> [Material for this task]:
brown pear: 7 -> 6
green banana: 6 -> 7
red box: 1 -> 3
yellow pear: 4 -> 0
---
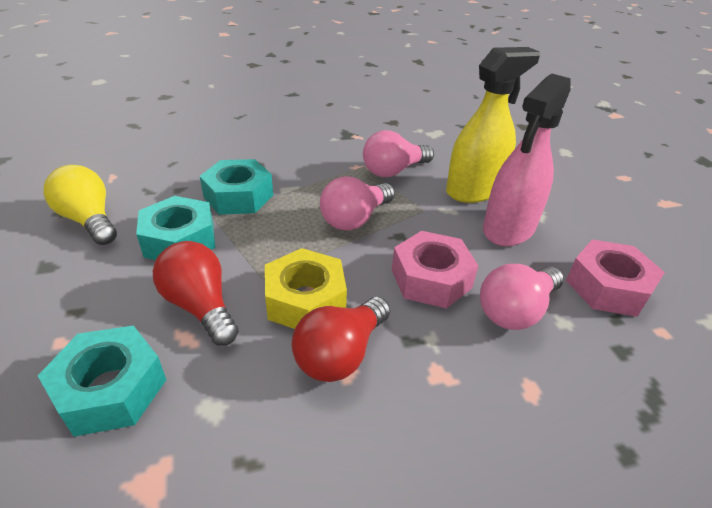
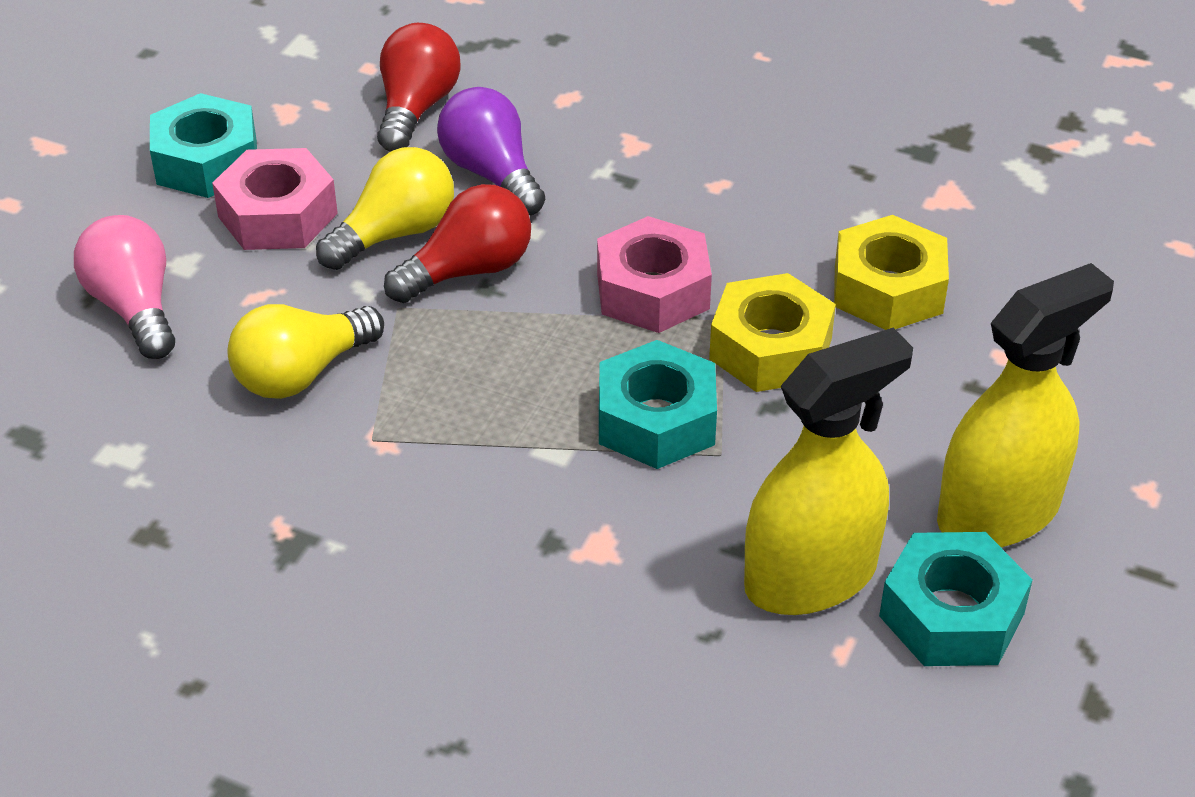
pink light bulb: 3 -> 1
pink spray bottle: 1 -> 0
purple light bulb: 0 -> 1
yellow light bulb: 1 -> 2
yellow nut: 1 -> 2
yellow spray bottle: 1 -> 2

> [Problem requirements]:
Scan the material above for the string "spray". Return each line where it occurs.

> [Solution to this task]:
pink spray bottle: 1 -> 0
yellow spray bottle: 1 -> 2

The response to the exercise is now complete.